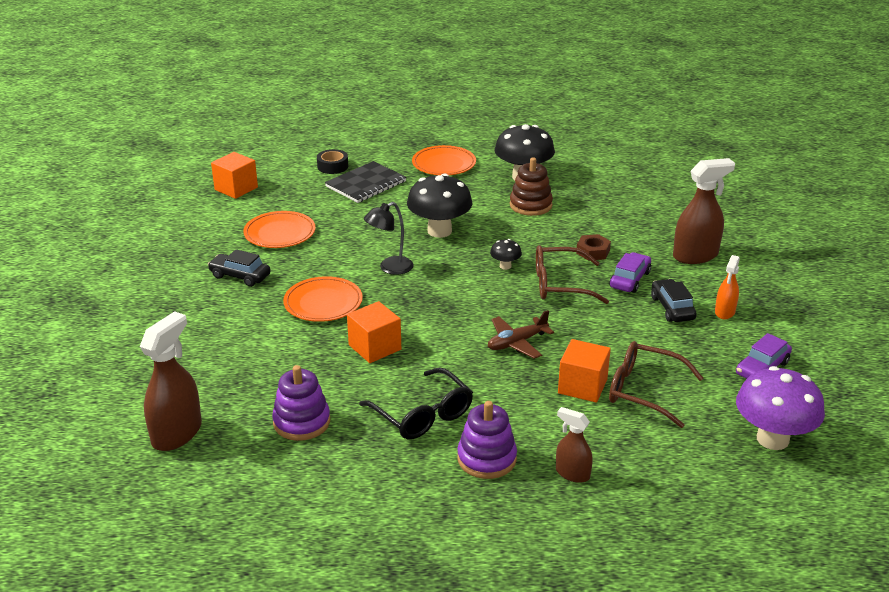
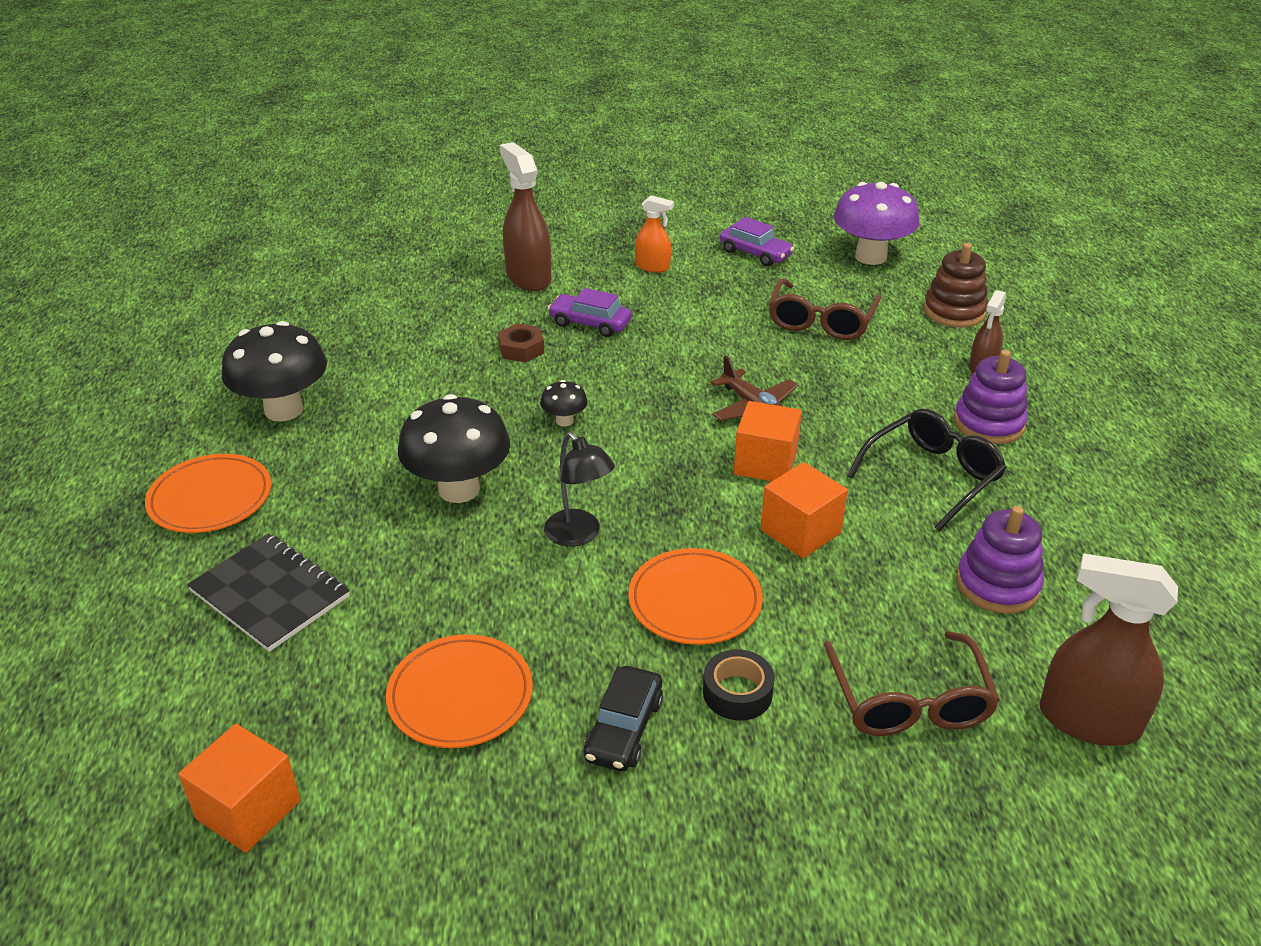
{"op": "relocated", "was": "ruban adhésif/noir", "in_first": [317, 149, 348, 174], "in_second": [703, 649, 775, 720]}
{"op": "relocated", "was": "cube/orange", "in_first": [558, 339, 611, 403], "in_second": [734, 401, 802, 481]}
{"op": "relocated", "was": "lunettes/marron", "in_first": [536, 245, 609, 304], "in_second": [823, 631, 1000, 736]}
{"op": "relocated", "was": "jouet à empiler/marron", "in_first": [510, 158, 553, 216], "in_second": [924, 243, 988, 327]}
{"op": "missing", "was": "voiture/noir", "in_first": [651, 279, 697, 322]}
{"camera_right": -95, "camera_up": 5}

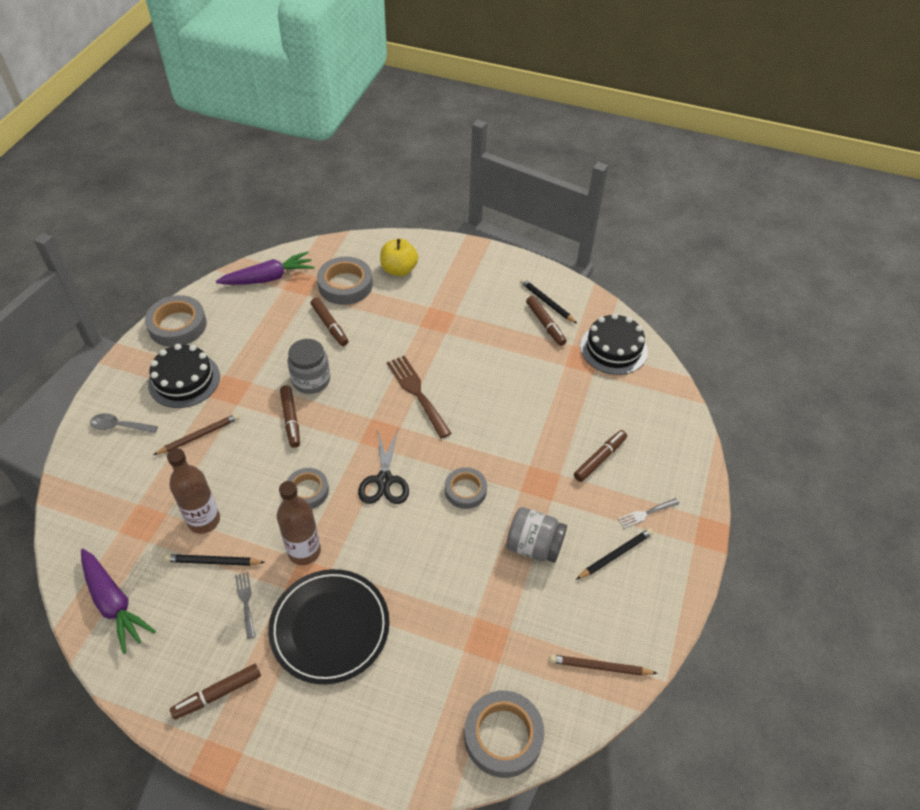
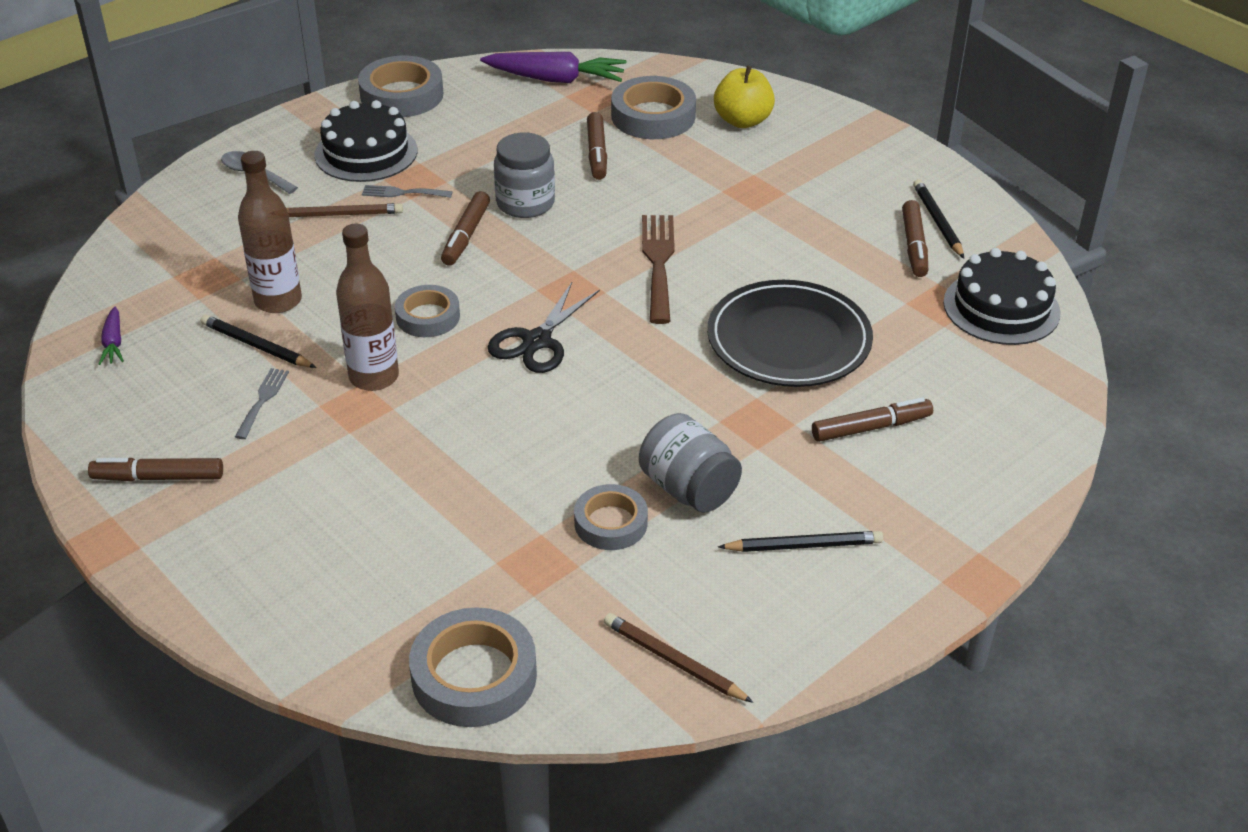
{"op": "size", "was": "carotte/violet", "in_first": [81, 549, 156, 654], "in_second": [99, 307, 124, 365], "ratio": 0.49}
{"op": "relocated", "was": "fourchette/gris", "in_first": [618, 498, 679, 529], "in_second": [362, 185, 452, 198]}
{"op": "relocated", "was": "ruban adhésif/gris", "in_first": [445, 467, 487, 509], "in_second": [574, 484, 648, 550]}
{"op": "relocated", "was": "assiette/noir", "in_first": [268, 569, 390, 684], "in_second": [707, 280, 873, 387]}
{"camera_right": 30, "camera_up": -10}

*WORK TO COMPLETE*: None of the pictures belong in the copy; repeat all other material exactly.

*PROBLEM SOLUTION*:
{"op": "relocated", "was": "ruban adhésif/noir", "in_first": [317, 149, 348, 174], "in_second": [703, 649, 775, 720]}
{"op": "relocated", "was": "cube/orange", "in_first": [558, 339, 611, 403], "in_second": [734, 401, 802, 481]}
{"op": "relocated", "was": "lunettes/marron", "in_first": [536, 245, 609, 304], "in_second": [823, 631, 1000, 736]}
{"op": "relocated", "was": "jouet à empiler/marron", "in_first": [510, 158, 553, 216], "in_second": [924, 243, 988, 327]}
{"op": "missing", "was": "voiture/noir", "in_first": [651, 279, 697, 322]}
{"camera_right": -95, "camera_up": 5}

{"op": "size", "was": "carotte/violet", "in_first": [81, 549, 156, 654], "in_second": [99, 307, 124, 365], "ratio": 0.49}
{"op": "relocated", "was": "fourchette/gris", "in_first": [618, 498, 679, 529], "in_second": [362, 185, 452, 198]}
{"op": "relocated", "was": "ruban adhésif/gris", "in_first": [445, 467, 487, 509], "in_second": [574, 484, 648, 550]}
{"op": "relocated", "was": "assiette/noir", "in_first": [268, 569, 390, 684], "in_second": [707, 280, 873, 387]}
{"camera_right": 30, "camera_up": -10}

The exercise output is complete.